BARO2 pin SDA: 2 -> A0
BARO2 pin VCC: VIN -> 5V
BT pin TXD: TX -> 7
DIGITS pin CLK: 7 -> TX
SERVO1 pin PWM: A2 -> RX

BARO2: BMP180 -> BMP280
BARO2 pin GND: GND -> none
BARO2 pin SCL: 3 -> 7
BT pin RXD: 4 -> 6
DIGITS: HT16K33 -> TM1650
☆ ☆ ☆
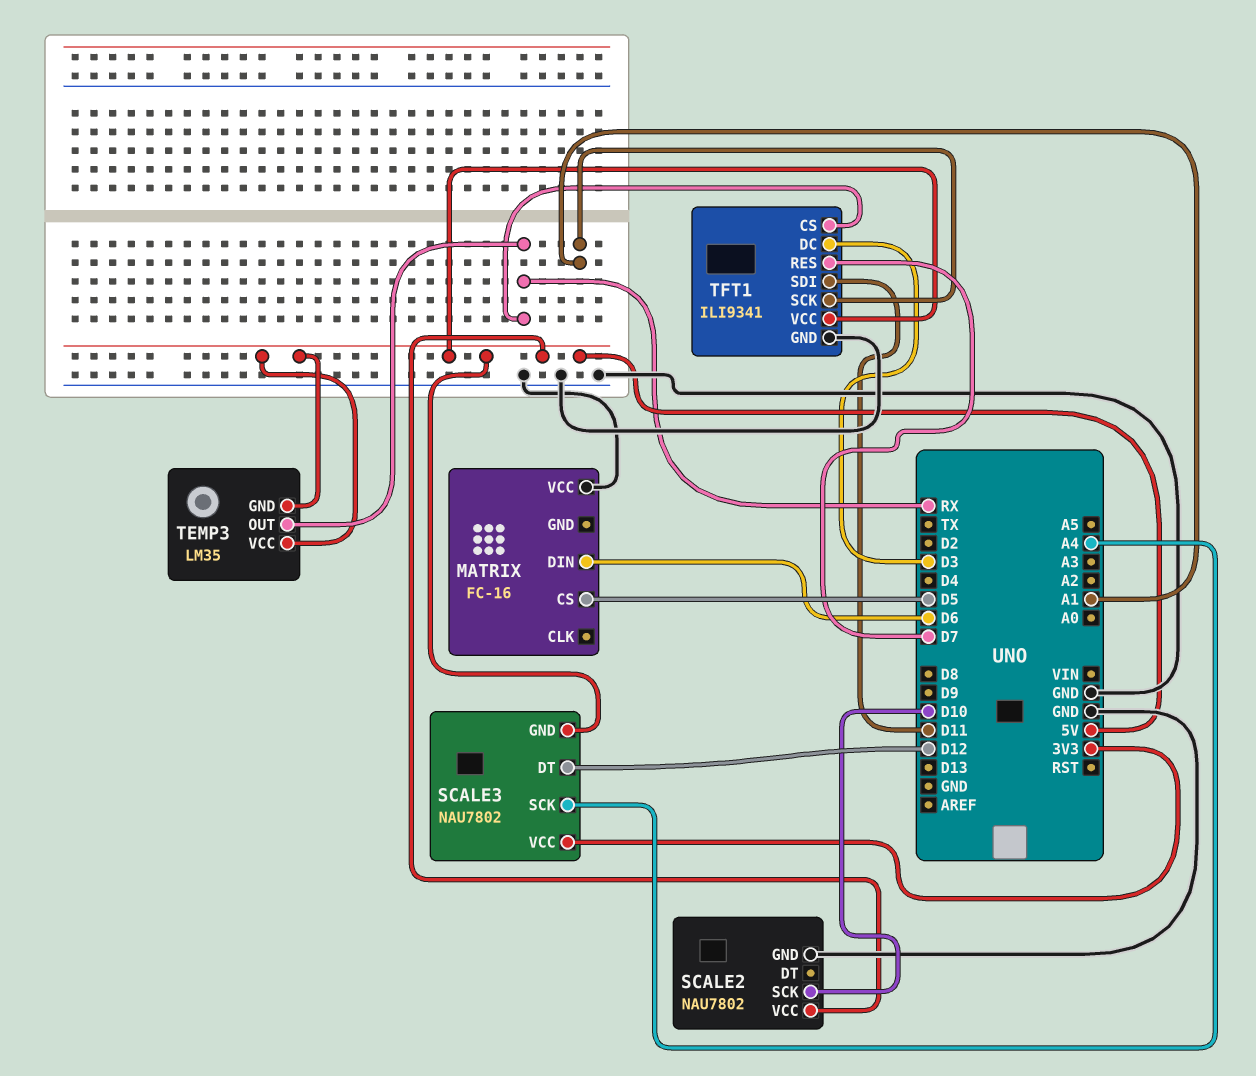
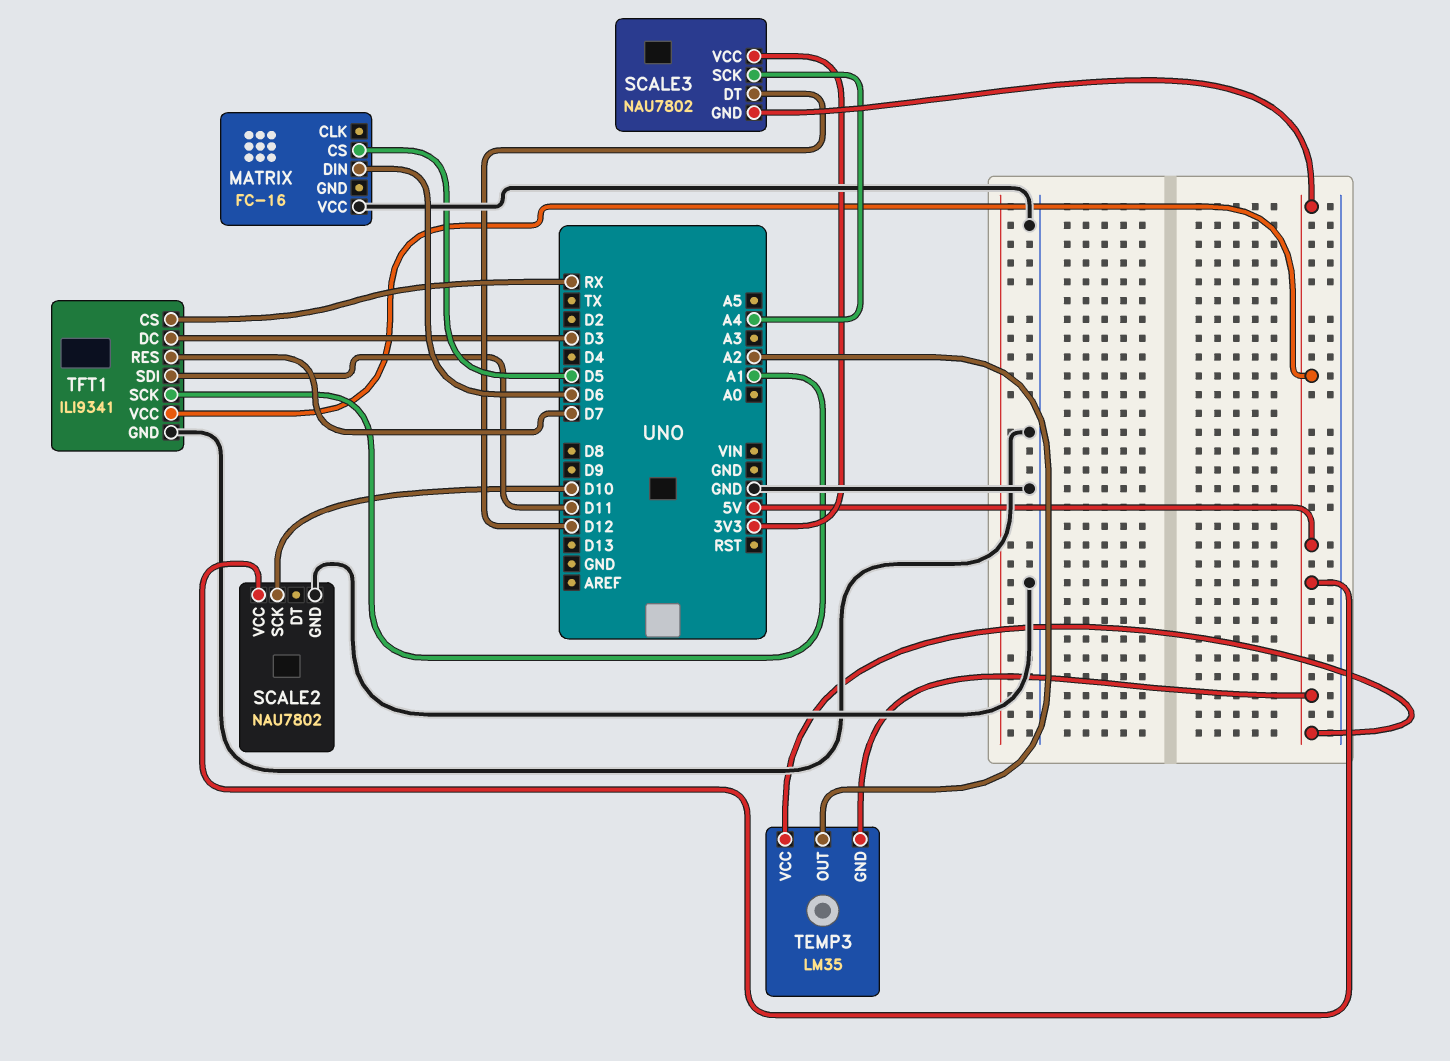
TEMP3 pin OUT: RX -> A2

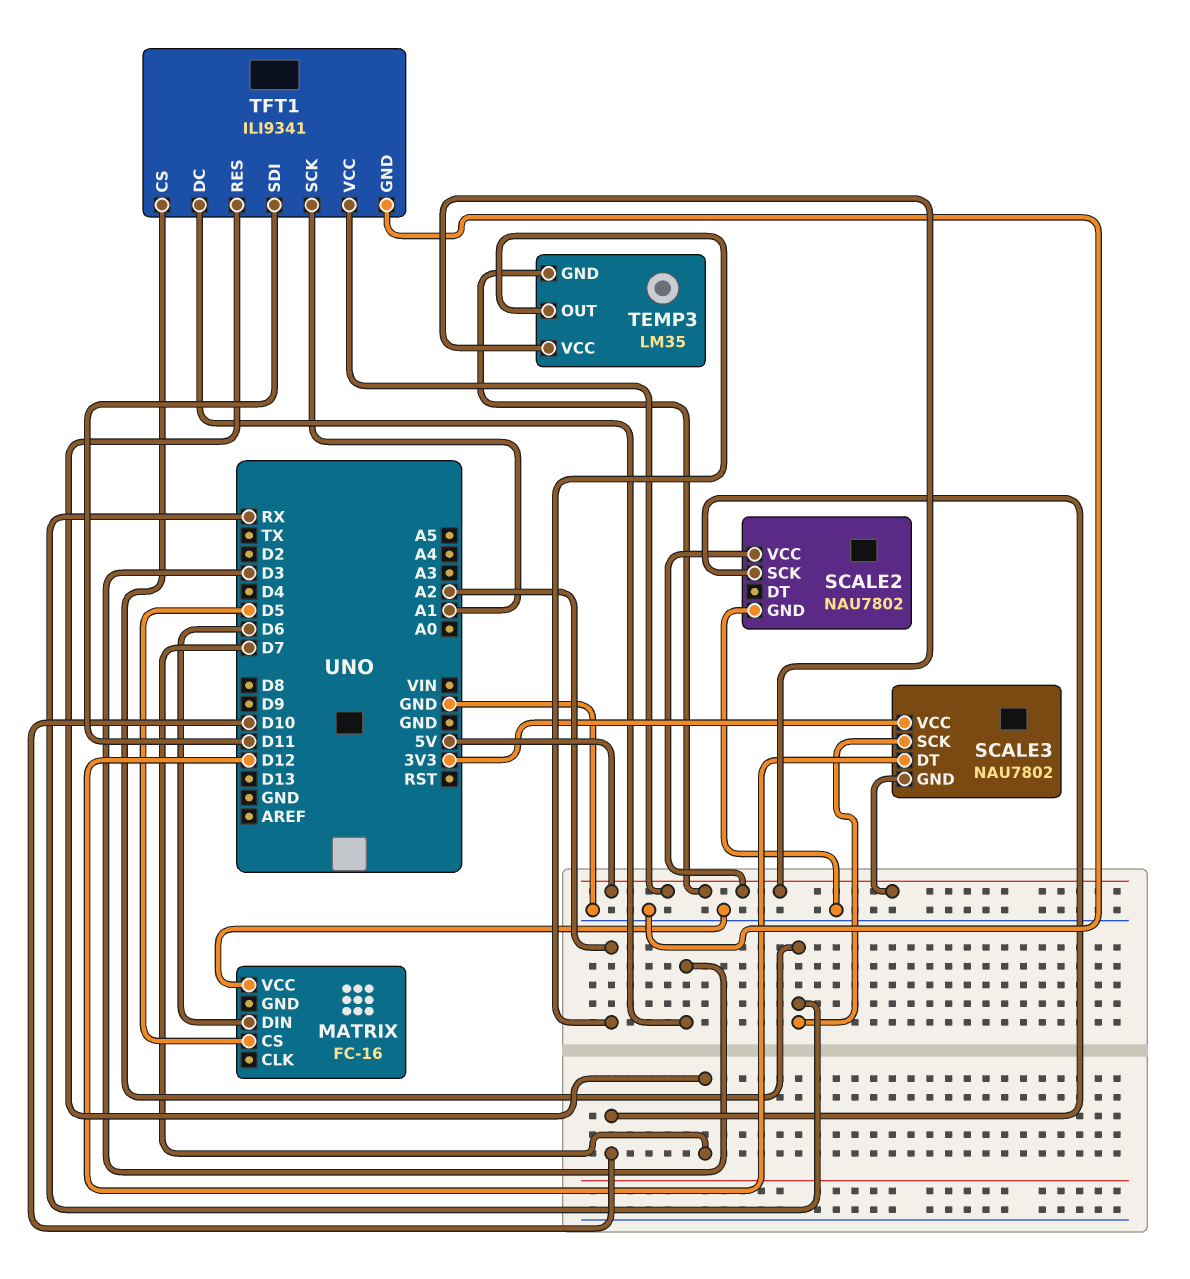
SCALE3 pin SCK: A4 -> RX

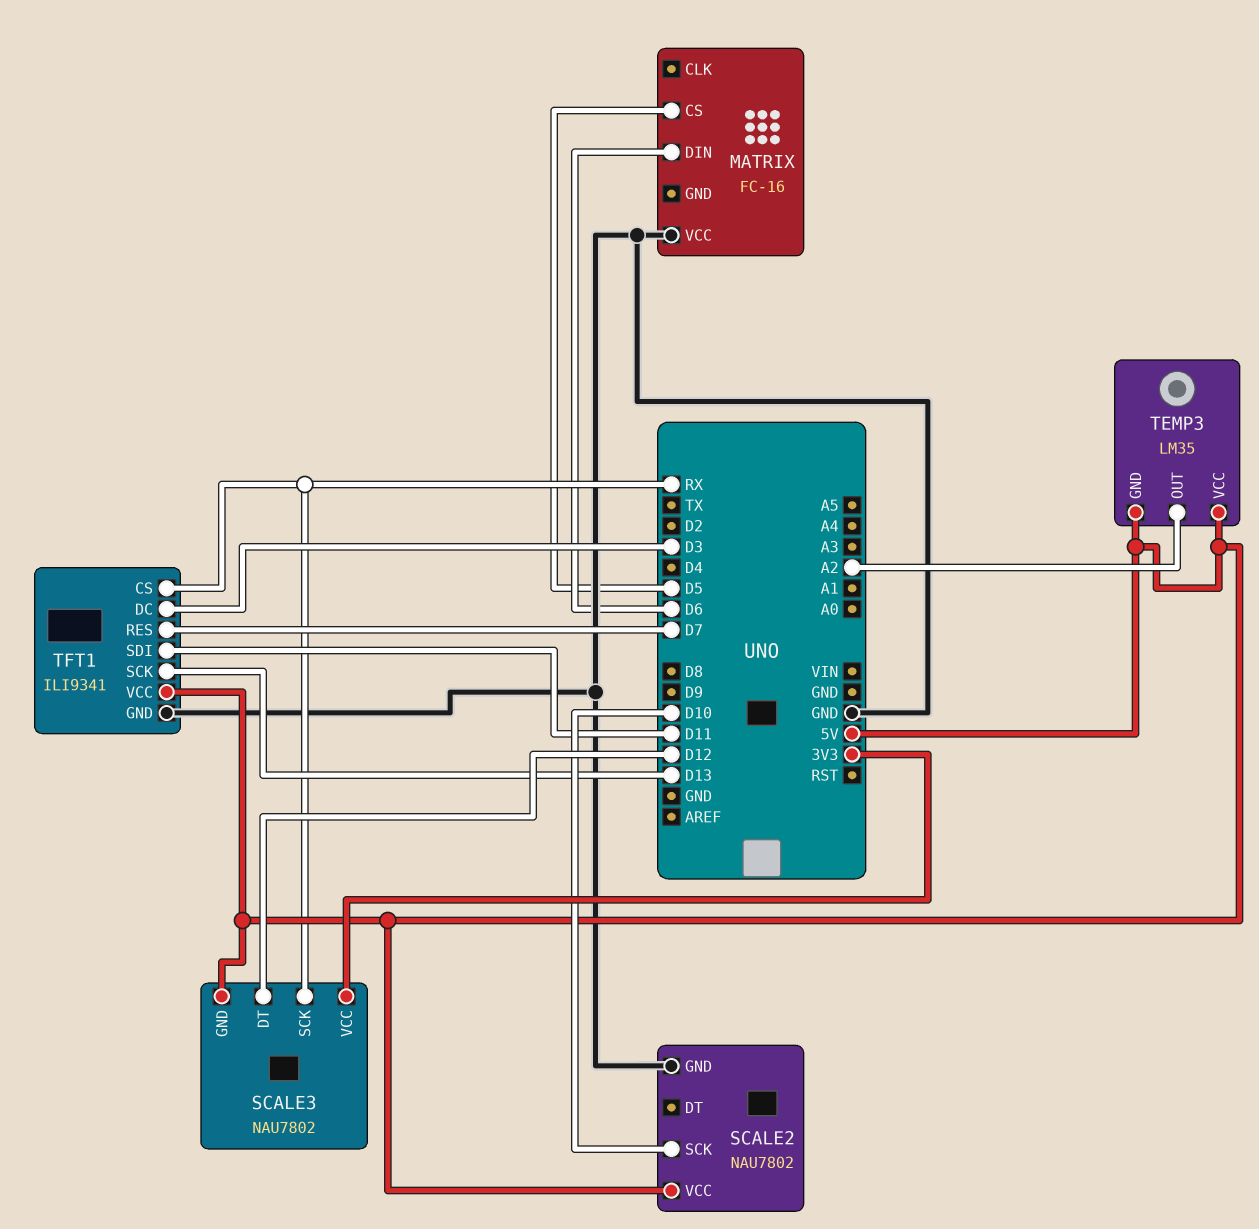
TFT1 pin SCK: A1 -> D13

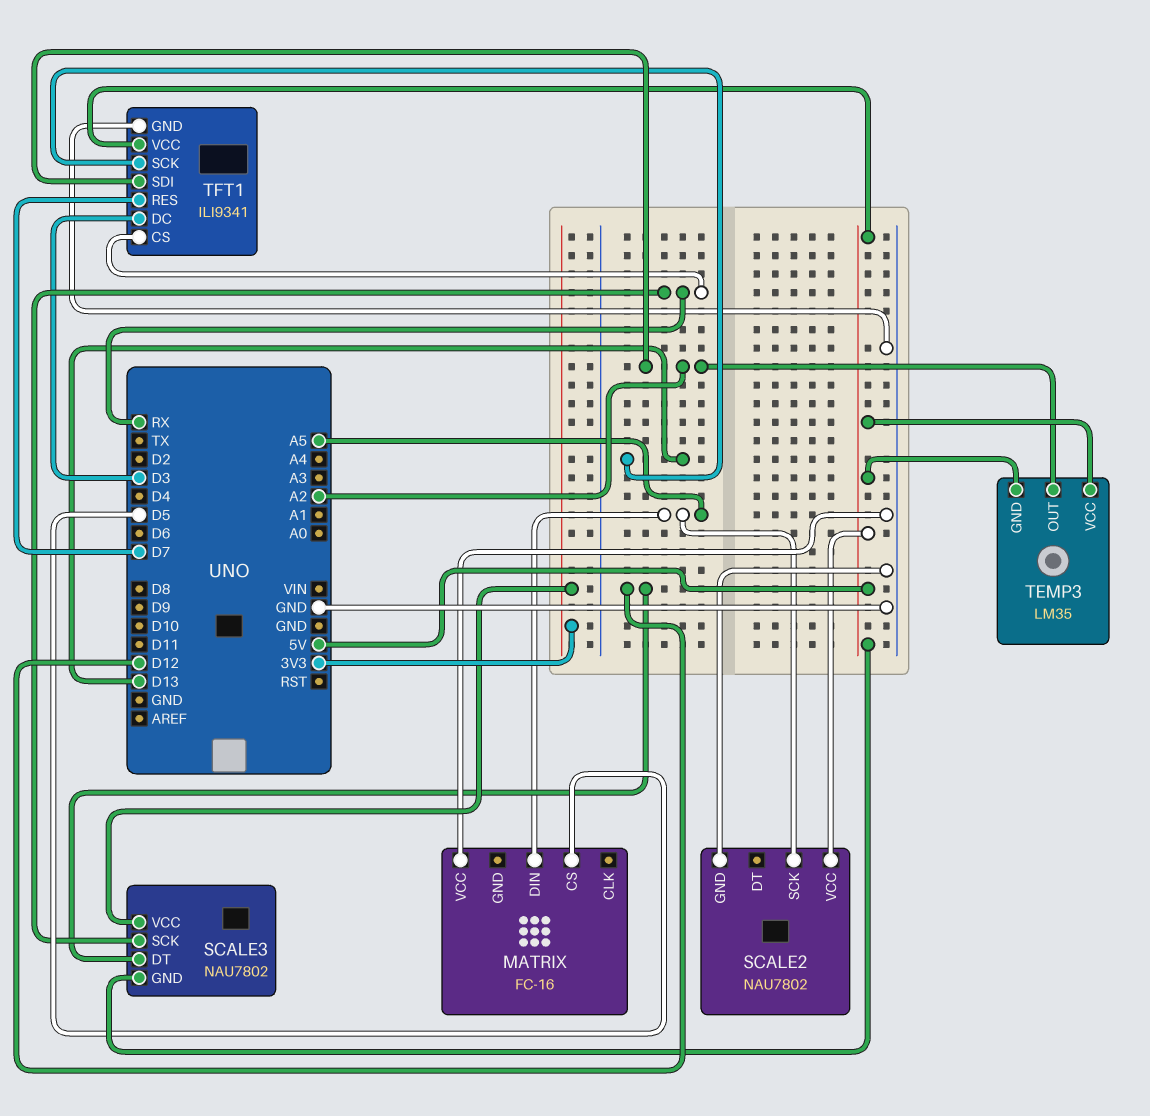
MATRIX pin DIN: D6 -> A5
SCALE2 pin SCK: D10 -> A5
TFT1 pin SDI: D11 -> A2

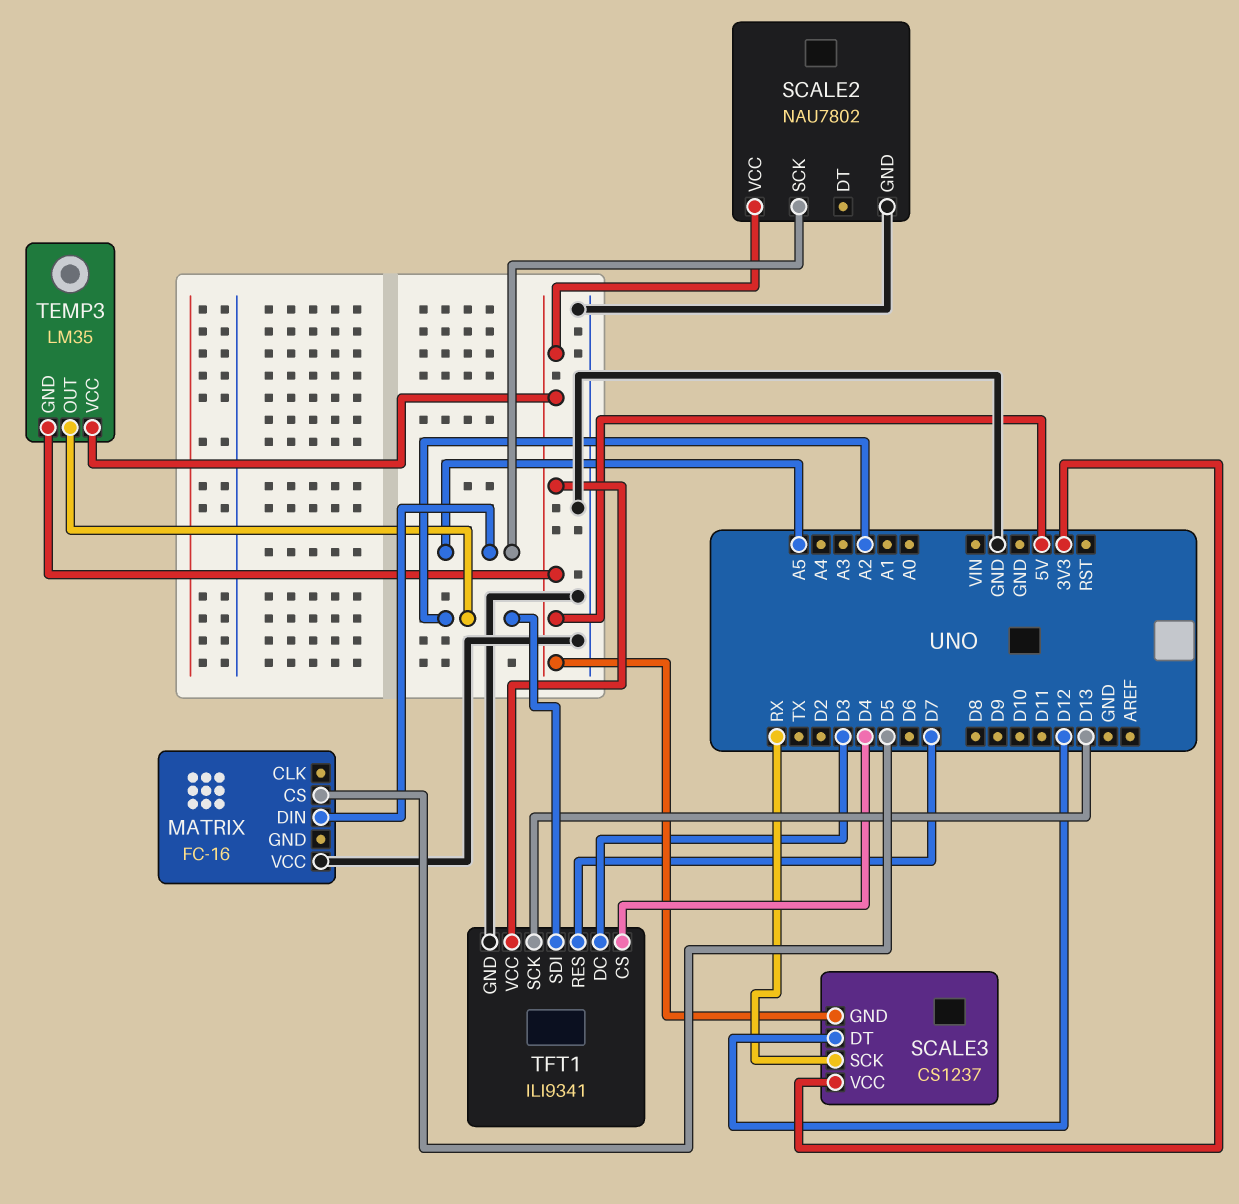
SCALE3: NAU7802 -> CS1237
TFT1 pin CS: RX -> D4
☆ ☆ ☆
Wherever a line in the listing contains the word "DIGITS", copy that line out.

Result of the task |
DIGITS pin CLK: 7 -> TX
DIGITS: HT16K33 -> TM1650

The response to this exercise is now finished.